--- DO THIS ---
Can you repeat the records word for word, starting with their first line and going on through the line with "brown line: moved", that line included?

--- DATA PROVIDED ---
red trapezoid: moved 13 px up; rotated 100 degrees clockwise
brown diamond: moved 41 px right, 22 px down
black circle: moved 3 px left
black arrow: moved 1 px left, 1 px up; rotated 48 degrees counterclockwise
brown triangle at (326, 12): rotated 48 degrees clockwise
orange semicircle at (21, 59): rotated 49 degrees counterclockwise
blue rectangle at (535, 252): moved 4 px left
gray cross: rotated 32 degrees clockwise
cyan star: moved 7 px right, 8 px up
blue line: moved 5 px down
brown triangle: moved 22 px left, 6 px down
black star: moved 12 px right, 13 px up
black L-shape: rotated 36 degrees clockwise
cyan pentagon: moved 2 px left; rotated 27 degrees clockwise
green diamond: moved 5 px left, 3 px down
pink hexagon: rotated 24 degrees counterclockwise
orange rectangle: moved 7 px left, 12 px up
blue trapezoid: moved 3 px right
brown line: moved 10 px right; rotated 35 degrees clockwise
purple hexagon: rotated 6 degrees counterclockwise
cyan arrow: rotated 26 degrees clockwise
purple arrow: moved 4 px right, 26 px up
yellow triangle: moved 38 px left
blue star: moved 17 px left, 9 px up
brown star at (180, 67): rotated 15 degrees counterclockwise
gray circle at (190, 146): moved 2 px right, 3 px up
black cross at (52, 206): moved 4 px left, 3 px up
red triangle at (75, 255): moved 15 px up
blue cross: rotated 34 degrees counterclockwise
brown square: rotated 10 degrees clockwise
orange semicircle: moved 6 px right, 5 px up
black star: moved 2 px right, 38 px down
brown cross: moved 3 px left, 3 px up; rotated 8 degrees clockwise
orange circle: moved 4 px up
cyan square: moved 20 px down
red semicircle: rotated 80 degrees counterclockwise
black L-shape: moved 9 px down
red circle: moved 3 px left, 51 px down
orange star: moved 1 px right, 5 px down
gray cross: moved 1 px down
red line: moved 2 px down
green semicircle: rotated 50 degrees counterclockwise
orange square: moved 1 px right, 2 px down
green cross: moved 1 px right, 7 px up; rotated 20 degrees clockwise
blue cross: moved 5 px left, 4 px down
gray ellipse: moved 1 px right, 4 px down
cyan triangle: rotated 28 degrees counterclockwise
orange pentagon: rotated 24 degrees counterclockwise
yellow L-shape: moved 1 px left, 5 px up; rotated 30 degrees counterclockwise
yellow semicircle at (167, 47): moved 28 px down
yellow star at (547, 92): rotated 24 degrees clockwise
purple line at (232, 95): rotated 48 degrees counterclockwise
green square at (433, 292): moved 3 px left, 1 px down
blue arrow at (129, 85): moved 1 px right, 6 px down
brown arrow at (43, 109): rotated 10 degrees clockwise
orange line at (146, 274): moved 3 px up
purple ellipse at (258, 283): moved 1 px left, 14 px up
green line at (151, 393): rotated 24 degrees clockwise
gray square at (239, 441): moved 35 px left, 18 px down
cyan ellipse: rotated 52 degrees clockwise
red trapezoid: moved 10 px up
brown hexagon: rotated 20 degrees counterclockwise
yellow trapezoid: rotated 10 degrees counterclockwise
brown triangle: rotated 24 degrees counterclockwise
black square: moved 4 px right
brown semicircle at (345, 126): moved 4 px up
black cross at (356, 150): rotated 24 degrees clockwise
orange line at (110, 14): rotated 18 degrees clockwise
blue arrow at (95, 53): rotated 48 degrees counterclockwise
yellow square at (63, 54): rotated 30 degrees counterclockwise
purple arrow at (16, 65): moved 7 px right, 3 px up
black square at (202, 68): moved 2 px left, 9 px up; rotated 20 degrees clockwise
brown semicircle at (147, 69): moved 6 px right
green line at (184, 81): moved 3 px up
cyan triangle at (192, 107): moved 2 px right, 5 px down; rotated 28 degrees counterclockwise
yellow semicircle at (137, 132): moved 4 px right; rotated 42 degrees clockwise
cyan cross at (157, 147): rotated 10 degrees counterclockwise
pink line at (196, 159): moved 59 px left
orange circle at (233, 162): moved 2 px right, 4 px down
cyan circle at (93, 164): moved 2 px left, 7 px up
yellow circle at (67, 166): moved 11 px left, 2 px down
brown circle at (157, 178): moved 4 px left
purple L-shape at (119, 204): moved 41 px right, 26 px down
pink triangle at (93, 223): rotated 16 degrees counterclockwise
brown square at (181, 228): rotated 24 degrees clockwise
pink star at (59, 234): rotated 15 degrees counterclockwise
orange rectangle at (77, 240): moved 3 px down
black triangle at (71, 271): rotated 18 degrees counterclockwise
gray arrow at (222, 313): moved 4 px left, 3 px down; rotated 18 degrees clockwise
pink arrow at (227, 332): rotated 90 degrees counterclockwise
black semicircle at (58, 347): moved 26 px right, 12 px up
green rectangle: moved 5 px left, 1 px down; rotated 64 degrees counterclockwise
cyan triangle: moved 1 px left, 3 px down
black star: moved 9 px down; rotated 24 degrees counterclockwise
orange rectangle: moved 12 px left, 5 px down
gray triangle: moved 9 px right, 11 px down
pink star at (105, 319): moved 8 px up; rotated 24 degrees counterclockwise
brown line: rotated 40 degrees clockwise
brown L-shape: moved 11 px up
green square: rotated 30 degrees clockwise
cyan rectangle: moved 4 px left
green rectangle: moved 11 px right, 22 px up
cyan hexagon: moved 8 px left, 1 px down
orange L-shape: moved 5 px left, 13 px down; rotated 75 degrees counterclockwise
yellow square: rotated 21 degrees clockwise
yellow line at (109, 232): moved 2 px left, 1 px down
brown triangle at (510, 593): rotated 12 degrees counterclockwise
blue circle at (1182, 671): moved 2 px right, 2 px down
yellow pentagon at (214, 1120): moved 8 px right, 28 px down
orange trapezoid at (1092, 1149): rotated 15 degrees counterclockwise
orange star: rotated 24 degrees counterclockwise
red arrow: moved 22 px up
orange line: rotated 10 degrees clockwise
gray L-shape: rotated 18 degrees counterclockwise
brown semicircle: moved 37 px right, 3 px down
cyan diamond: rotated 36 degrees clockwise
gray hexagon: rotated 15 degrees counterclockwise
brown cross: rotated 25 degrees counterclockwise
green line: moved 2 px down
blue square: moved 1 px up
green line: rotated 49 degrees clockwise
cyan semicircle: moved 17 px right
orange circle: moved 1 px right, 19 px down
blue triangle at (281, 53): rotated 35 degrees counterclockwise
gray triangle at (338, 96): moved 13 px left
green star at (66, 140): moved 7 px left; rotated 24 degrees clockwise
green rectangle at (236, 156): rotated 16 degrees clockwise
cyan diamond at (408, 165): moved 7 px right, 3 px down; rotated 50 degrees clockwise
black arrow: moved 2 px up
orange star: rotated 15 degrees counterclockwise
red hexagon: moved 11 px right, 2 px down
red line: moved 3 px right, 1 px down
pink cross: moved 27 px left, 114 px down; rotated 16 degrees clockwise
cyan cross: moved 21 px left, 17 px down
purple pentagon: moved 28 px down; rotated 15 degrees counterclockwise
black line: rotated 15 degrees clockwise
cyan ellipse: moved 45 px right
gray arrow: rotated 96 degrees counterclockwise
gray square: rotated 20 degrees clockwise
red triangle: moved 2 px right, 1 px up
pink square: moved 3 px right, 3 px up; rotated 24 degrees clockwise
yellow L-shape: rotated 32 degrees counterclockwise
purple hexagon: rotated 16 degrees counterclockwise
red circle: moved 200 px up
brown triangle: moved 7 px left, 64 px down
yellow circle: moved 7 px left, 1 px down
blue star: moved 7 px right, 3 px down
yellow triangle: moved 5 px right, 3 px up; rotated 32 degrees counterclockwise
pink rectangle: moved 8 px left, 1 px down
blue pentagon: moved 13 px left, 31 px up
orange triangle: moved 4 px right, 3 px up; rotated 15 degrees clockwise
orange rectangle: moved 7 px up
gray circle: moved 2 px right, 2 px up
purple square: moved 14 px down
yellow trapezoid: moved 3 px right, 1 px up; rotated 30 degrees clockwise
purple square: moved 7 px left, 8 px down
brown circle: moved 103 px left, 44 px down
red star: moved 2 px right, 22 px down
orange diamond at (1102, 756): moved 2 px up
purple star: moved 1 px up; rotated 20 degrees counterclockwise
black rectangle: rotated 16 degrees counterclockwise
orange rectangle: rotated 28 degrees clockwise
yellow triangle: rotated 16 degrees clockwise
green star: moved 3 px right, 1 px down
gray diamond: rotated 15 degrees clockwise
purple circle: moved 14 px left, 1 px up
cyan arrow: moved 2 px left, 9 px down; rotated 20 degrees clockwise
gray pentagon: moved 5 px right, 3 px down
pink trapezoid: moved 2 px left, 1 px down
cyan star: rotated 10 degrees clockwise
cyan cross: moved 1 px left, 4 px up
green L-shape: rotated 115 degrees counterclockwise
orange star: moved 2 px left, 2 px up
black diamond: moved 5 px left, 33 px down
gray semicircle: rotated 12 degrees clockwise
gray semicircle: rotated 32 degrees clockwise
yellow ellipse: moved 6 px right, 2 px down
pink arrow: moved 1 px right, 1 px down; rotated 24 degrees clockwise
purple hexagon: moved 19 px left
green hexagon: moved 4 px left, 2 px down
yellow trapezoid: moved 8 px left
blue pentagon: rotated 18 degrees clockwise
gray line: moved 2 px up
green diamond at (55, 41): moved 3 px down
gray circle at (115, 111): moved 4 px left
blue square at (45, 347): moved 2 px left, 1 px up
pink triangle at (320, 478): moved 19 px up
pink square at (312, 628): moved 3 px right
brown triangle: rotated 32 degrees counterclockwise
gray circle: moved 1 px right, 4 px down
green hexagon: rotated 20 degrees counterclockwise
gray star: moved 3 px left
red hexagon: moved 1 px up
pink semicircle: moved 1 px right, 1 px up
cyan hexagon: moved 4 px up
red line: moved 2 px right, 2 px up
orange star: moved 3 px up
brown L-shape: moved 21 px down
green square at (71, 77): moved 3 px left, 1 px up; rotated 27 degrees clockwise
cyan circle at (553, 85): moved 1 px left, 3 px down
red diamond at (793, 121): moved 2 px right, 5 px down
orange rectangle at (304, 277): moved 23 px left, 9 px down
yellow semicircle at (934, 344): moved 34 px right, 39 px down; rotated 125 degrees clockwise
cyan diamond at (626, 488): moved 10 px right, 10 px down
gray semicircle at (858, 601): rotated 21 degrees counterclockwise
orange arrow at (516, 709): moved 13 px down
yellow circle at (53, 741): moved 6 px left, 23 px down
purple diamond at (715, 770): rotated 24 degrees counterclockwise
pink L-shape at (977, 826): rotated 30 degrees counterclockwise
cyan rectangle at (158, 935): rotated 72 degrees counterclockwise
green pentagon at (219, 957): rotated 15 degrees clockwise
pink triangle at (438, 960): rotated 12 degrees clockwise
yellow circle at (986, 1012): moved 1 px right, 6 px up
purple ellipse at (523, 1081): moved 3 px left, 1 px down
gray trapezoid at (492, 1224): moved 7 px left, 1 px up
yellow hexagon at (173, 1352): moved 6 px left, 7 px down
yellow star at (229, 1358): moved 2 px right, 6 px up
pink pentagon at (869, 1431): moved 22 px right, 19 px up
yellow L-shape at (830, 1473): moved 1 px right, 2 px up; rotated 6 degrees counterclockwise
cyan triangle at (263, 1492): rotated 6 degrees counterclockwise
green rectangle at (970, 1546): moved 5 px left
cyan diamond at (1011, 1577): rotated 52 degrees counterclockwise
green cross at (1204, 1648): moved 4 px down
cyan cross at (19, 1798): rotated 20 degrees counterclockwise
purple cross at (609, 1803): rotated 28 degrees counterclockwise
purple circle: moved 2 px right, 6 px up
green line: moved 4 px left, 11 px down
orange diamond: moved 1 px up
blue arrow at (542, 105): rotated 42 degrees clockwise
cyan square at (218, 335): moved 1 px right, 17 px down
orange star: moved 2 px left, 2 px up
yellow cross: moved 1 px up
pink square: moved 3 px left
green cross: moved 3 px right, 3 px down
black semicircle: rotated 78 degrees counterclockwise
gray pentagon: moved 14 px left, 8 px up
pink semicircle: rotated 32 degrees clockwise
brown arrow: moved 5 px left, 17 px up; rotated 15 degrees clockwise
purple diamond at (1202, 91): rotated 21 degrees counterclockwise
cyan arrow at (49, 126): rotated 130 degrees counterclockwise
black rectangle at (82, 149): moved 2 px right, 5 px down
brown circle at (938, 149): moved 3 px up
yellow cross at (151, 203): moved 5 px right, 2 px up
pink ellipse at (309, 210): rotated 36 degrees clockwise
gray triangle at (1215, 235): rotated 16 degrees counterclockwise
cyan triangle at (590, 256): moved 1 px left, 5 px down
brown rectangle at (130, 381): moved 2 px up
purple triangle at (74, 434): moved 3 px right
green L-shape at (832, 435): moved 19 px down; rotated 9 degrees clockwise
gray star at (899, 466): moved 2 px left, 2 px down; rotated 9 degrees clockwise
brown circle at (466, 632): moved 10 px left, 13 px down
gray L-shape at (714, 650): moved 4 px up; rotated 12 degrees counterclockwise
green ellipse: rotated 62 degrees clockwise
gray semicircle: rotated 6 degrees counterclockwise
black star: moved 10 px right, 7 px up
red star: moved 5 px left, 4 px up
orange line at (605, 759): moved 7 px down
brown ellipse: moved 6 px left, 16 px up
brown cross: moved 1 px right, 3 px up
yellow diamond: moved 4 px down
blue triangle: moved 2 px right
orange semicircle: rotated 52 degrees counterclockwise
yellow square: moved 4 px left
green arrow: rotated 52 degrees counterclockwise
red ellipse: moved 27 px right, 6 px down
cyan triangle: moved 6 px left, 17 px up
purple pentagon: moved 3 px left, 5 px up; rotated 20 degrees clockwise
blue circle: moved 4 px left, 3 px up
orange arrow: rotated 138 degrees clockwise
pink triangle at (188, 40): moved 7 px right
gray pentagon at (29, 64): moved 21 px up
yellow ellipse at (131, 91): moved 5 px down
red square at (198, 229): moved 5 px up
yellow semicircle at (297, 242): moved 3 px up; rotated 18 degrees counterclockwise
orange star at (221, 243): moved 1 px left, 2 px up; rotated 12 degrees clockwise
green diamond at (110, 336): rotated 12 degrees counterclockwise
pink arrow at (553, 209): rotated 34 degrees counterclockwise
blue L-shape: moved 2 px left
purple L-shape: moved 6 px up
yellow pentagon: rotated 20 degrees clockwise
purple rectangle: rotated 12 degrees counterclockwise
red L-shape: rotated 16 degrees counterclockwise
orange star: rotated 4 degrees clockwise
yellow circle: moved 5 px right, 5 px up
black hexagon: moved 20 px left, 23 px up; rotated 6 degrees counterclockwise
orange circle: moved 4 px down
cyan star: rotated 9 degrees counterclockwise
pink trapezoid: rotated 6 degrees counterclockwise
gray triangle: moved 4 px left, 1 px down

--- SOLUTION TO THE EXERCISE ---
red trapezoid: moved 13 px up; rotated 100 degrees clockwise
brown diamond: moved 41 px right, 22 px down
black circle: moved 3 px left
black arrow: moved 1 px left, 1 px up; rotated 48 degrees counterclockwise
brown triangle at (326, 12): rotated 48 degrees clockwise
orange semicircle at (21, 59): rotated 49 degrees counterclockwise
blue rectangle at (535, 252): moved 4 px left
gray cross: rotated 32 degrees clockwise
cyan star: moved 7 px right, 8 px up
blue line: moved 5 px down
brown triangle: moved 22 px left, 6 px down
black star: moved 12 px right, 13 px up
black L-shape: rotated 36 degrees clockwise
cyan pentagon: moved 2 px left; rotated 27 degrees clockwise
green diamond: moved 5 px left, 3 px down
pink hexagon: rotated 24 degrees counterclockwise
orange rectangle: moved 7 px left, 12 px up
blue trapezoid: moved 3 px right
brown line: moved 10 px right; rotated 35 degrees clockwise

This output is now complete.